==== Exercise data ====

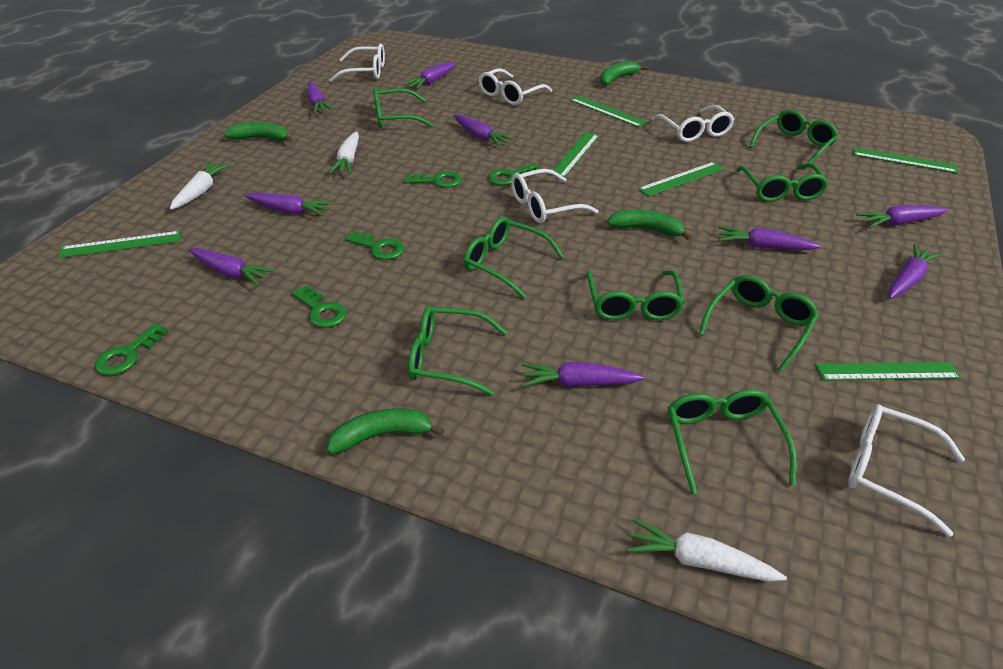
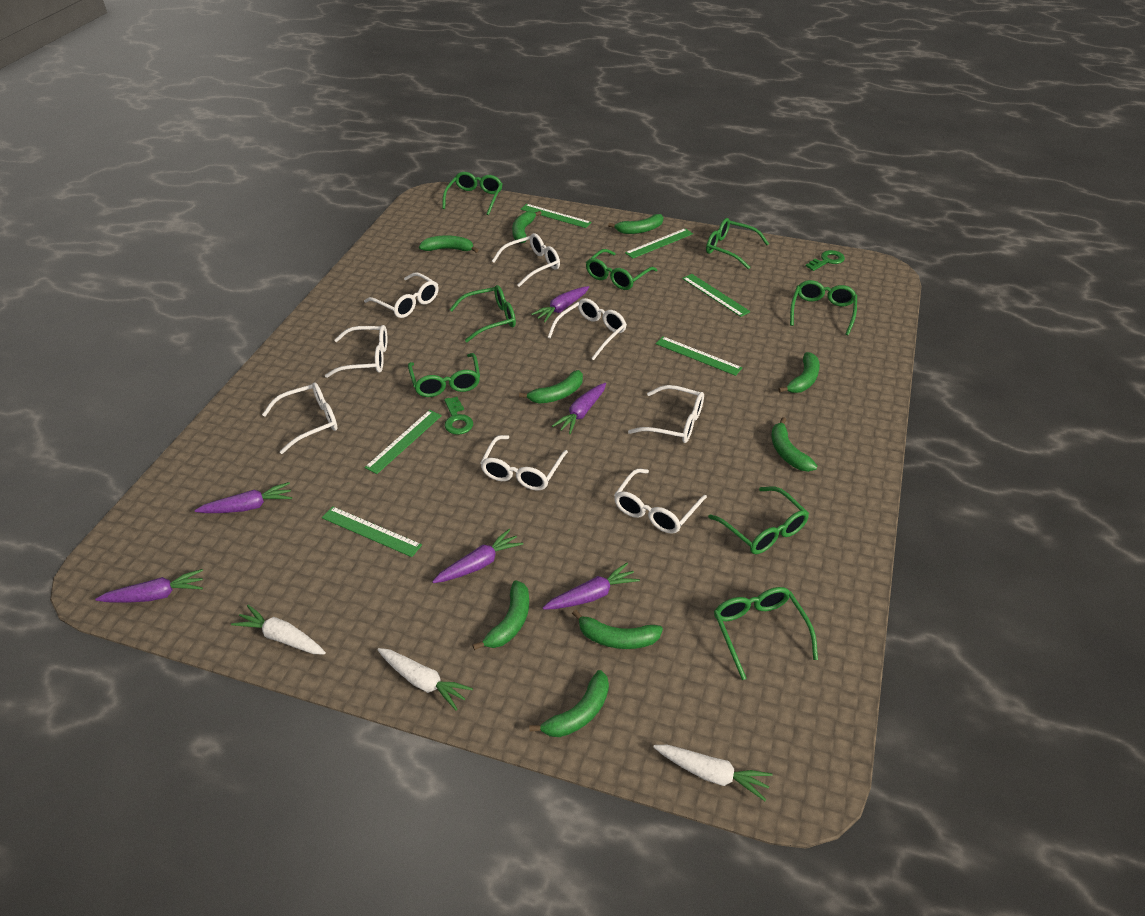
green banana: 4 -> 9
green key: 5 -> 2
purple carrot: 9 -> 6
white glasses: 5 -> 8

====

The listing above must be repeated exactly, apart from the pictures.

green banana: 4 -> 9
green key: 5 -> 2
purple carrot: 9 -> 6
white glasses: 5 -> 8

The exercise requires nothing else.